• [Assignment]: Look for the line that contains "(482, 435) = (293, 381): yellow"; output that line and every line after it exactly, through the final line of the material below, and nothing else.

• [Material provided]:
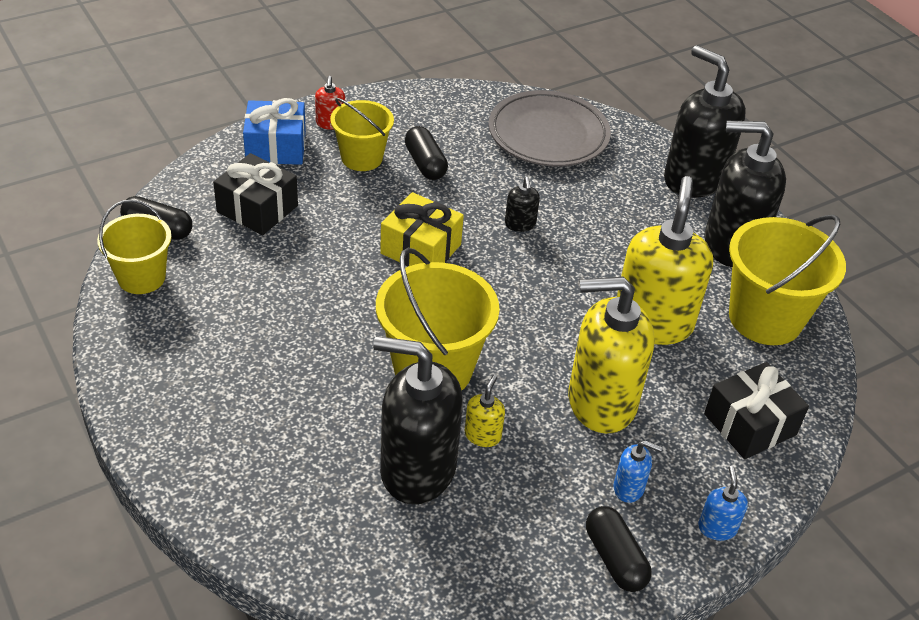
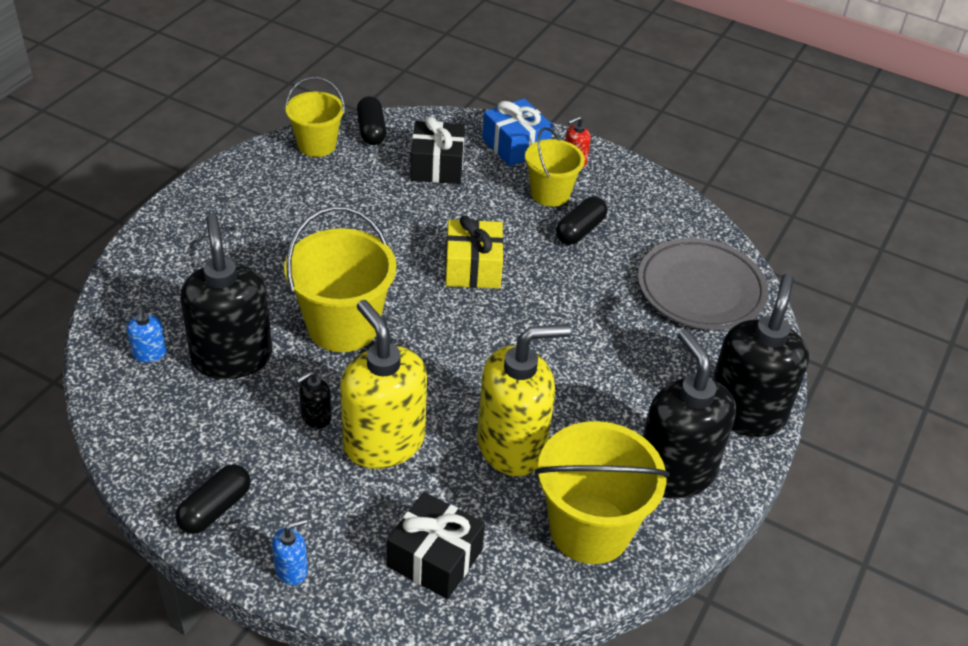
camera: 60 degrees right, 0 degrees up
(482, 435) = (293, 381): yellow soap dispenser -> none
(520, 224) = (559, 314): black soap dispenser -> black soap dispenser (316, 417)
(629, 488) = (297, 493): blue soap dispenser -> blue soap dispenser (149, 353)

• [Answer]:
(482, 435) = (293, 381): yellow soap dispenser -> none
(520, 224) = (559, 314): black soap dispenser -> black soap dispenser (316, 417)
(629, 488) = (297, 493): blue soap dispenser -> blue soap dispenser (149, 353)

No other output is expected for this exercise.